**Directive:** Find the line with "(600, 402) = (699, 555): yellow" in the records below. Copy it and every line after it, up to and including the line with "camera: 25 degrees right, 5 degrees up".
####
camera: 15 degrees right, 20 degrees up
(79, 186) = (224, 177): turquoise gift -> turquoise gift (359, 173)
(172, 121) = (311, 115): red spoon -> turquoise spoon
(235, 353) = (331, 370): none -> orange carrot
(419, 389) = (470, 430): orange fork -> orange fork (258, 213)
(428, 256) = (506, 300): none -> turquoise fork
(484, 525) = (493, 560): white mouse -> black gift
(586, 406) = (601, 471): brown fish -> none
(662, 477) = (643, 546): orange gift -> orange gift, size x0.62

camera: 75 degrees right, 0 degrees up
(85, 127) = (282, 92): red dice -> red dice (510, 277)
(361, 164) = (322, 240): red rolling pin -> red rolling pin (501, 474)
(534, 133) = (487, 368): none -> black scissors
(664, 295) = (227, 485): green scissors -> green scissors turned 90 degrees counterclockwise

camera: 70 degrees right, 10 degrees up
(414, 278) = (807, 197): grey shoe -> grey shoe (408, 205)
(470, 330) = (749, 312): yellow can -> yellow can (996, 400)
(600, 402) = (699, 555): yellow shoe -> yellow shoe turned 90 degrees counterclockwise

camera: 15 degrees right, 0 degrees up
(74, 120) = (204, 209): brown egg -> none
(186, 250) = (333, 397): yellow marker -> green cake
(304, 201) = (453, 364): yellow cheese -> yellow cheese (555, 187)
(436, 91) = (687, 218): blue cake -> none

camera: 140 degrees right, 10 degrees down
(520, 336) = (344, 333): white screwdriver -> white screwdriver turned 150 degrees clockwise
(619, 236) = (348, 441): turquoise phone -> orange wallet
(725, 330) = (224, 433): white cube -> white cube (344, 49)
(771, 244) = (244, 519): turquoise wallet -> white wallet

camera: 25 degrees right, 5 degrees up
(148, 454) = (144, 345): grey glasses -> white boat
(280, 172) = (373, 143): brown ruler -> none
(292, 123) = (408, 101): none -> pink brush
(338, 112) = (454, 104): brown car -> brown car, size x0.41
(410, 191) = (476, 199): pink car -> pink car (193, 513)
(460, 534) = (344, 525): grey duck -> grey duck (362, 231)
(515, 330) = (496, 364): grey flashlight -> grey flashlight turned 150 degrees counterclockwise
####
**Exercise solution:**
(600, 402) = (699, 555): yellow shoe -> yellow shoe turned 90 degrees counterclockwise

camera: 15 degrees right, 0 degrees up
(74, 120) = (204, 209): brown egg -> none
(186, 250) = (333, 397): yellow marker -> green cake
(304, 201) = (453, 364): yellow cheese -> yellow cheese (555, 187)
(436, 91) = (687, 218): blue cake -> none

camera: 140 degrees right, 10 degrees down
(520, 336) = (344, 333): white screwdriver -> white screwdriver turned 150 degrees clockwise
(619, 236) = (348, 441): turquoise phone -> orange wallet
(725, 330) = (224, 433): white cube -> white cube (344, 49)
(771, 244) = (244, 519): turquoise wallet -> white wallet

camera: 25 degrees right, 5 degrees up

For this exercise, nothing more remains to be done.